[Itemized modification records]
******

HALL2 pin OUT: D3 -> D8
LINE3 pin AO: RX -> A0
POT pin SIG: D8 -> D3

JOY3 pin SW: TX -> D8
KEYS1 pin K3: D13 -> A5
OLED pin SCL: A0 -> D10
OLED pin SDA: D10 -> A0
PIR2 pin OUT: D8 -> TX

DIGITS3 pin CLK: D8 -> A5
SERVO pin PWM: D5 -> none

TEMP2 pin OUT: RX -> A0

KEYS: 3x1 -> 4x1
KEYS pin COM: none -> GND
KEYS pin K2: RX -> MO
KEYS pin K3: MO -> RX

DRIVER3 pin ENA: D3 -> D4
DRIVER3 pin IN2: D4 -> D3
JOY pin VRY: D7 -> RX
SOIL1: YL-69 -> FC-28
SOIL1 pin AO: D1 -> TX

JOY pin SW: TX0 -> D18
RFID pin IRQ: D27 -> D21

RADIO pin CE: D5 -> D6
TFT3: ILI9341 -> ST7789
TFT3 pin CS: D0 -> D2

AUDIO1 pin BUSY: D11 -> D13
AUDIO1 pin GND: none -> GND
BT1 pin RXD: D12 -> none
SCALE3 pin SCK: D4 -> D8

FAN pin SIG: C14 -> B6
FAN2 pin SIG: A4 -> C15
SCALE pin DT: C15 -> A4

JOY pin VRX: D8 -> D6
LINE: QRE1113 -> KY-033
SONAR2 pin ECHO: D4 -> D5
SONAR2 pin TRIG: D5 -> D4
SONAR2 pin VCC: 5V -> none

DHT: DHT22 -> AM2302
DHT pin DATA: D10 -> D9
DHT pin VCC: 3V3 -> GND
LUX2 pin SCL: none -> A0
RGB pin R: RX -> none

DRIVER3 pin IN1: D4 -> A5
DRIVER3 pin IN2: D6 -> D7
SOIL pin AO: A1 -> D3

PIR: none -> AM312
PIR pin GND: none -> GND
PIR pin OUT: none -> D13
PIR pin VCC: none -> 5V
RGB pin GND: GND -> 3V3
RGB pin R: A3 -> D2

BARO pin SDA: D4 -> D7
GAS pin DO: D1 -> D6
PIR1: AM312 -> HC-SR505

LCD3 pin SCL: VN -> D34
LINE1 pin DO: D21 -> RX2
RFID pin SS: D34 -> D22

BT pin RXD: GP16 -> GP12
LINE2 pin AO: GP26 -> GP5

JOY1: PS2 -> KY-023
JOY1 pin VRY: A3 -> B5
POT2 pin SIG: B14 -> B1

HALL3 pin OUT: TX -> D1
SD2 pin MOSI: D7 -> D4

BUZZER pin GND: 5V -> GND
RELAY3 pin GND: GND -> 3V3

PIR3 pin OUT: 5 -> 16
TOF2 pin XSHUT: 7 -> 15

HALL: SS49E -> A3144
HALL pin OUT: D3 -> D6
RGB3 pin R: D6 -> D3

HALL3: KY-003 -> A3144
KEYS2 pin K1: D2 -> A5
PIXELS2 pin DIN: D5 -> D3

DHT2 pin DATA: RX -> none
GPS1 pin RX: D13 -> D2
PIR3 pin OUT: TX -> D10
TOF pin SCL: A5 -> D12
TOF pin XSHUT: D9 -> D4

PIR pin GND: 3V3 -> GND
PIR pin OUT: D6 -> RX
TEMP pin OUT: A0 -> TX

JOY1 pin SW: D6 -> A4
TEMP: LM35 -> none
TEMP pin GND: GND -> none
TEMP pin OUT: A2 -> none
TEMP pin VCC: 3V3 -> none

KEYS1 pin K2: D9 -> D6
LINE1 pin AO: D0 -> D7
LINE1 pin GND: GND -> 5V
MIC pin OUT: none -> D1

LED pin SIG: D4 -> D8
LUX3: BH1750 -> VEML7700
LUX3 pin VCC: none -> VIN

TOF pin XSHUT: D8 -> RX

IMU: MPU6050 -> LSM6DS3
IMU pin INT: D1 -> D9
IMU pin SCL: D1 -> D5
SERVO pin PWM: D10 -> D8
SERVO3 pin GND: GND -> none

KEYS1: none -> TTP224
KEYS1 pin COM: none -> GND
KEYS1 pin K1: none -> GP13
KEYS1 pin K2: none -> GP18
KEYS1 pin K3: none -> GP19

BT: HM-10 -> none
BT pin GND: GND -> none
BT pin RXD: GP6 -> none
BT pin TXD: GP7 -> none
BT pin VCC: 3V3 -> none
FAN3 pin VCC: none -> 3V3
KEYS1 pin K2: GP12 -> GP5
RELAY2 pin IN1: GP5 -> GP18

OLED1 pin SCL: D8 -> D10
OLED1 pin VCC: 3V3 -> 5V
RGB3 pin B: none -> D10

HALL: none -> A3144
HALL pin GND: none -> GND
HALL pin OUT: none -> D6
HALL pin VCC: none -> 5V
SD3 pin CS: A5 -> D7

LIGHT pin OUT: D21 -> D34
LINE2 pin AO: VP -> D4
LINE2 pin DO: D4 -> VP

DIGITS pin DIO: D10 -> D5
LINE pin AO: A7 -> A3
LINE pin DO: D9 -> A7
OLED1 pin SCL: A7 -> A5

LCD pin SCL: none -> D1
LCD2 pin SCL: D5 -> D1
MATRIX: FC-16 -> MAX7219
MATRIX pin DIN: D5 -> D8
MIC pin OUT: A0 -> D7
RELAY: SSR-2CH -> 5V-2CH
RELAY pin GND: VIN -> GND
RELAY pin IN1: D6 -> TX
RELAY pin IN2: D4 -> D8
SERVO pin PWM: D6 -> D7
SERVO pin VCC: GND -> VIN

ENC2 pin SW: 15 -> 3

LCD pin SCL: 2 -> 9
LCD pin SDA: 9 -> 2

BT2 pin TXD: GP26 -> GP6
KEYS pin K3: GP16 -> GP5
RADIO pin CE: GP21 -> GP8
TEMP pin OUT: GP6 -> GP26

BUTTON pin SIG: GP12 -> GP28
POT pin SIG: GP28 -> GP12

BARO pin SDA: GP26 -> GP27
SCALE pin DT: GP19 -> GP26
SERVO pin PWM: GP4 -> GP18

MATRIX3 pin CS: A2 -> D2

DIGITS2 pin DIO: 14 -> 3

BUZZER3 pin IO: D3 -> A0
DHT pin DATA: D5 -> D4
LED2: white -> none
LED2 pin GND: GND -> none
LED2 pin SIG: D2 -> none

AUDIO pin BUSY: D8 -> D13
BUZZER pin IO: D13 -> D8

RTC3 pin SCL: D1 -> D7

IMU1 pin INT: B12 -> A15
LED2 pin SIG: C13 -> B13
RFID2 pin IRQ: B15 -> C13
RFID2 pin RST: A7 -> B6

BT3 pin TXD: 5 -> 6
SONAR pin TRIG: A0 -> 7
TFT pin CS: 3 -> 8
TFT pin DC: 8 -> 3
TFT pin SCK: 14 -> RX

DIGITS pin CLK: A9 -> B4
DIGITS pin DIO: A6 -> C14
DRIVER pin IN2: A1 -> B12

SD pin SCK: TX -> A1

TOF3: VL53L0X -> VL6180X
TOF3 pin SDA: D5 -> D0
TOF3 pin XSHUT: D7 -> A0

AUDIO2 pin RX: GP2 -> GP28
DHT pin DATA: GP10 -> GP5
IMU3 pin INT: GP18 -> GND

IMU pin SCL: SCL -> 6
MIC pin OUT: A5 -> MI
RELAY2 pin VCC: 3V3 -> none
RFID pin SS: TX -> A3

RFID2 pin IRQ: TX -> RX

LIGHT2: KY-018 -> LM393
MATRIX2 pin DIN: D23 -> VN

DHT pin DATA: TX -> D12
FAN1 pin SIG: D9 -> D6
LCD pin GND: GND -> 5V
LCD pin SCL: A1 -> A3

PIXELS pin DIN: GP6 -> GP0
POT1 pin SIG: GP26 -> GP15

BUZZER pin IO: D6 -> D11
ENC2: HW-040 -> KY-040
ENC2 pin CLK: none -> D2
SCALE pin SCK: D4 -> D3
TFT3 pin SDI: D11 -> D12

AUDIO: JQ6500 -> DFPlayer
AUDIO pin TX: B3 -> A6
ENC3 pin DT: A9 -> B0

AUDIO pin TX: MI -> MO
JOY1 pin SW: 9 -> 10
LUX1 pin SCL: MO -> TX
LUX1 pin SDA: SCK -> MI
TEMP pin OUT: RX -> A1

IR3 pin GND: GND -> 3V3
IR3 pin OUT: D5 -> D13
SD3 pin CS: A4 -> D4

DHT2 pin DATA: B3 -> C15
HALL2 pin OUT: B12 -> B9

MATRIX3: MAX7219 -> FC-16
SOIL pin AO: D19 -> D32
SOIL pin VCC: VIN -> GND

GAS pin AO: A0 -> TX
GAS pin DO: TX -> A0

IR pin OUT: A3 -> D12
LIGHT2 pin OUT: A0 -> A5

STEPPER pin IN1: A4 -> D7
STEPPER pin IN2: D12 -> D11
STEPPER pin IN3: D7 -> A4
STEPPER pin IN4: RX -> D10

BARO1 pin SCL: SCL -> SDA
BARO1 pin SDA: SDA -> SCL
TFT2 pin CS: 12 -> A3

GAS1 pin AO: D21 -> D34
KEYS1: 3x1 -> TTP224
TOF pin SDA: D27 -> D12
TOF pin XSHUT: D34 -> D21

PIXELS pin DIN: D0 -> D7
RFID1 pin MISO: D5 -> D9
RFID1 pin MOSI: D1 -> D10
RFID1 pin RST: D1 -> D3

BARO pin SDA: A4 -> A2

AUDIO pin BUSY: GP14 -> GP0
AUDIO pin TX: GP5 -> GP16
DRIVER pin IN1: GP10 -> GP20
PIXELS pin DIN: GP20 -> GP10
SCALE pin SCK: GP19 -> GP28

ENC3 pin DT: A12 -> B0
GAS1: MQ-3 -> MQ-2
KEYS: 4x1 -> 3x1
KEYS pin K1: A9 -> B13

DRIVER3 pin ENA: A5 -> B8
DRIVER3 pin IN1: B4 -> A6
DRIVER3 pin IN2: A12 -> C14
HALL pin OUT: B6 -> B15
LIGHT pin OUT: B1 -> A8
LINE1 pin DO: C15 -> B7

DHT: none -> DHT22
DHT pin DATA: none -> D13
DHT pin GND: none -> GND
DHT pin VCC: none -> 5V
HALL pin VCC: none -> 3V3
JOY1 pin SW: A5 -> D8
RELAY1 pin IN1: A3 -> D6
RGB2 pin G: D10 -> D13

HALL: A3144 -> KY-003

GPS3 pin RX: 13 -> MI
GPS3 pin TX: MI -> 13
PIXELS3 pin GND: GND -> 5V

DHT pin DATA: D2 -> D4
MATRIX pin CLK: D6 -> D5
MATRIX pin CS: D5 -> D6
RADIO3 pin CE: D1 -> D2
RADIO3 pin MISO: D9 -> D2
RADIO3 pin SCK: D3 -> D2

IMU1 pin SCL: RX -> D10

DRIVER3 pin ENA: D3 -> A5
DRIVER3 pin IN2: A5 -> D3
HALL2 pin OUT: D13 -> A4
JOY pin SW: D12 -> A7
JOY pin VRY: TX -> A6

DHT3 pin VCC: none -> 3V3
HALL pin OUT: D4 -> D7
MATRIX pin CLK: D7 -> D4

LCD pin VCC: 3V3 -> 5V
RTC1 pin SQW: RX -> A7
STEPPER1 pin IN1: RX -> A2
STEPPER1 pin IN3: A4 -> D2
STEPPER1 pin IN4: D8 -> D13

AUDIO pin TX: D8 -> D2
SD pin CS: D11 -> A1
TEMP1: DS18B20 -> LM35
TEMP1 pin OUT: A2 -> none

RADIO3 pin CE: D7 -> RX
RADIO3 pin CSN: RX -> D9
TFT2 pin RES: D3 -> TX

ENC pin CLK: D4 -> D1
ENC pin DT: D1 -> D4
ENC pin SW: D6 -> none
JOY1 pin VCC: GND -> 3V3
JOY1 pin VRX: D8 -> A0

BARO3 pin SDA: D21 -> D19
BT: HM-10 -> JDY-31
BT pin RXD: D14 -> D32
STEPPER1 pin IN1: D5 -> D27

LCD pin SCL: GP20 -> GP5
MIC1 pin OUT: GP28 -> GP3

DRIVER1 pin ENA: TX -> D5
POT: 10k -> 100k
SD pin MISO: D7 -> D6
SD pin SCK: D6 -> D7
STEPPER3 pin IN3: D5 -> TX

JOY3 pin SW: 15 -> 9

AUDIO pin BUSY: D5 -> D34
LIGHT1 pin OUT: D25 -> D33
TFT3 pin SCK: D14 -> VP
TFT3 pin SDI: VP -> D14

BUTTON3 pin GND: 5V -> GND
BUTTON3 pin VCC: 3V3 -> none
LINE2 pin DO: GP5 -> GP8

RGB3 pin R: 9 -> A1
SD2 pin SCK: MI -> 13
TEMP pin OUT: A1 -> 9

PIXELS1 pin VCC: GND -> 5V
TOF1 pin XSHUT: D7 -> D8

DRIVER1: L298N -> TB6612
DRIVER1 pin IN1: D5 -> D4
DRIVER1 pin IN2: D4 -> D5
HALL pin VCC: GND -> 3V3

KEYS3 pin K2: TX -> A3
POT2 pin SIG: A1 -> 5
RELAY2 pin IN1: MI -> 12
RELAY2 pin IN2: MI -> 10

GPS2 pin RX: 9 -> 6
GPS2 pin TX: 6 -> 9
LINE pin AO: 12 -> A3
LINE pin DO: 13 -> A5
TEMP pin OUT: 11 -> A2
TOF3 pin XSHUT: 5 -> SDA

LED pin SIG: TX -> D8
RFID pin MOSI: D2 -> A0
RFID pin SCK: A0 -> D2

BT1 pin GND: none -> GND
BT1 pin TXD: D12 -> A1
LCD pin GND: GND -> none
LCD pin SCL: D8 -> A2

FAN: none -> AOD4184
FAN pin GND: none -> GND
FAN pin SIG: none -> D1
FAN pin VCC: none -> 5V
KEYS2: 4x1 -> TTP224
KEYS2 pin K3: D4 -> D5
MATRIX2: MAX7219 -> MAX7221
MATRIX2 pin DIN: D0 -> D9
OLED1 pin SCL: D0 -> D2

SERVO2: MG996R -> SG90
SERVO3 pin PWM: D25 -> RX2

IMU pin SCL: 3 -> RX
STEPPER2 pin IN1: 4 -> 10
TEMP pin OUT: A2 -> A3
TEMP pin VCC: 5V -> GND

******

Exercise objective
Only the lines above starting with the one with "LUX1 pin SCL: MO -> TX" and going through the one with "KEYS1: 3x1 -> TTP224" are to be copied, word for word and with both ends kept.

Output for this task
LUX1 pin SCL: MO -> TX
LUX1 pin SDA: SCK -> MI
TEMP pin OUT: RX -> A1

IR3 pin GND: GND -> 3V3
IR3 pin OUT: D5 -> D13
SD3 pin CS: A4 -> D4

DHT2 pin DATA: B3 -> C15
HALL2 pin OUT: B12 -> B9

MATRIX3: MAX7219 -> FC-16
SOIL pin AO: D19 -> D32
SOIL pin VCC: VIN -> GND

GAS pin AO: A0 -> TX
GAS pin DO: TX -> A0

IR pin OUT: A3 -> D12
LIGHT2 pin OUT: A0 -> A5

STEPPER pin IN1: A4 -> D7
STEPPER pin IN2: D12 -> D11
STEPPER pin IN3: D7 -> A4
STEPPER pin IN4: RX -> D10

BARO1 pin SCL: SCL -> SDA
BARO1 pin SDA: SDA -> SCL
TFT2 pin CS: 12 -> A3

GAS1 pin AO: D21 -> D34
KEYS1: 3x1 -> TTP224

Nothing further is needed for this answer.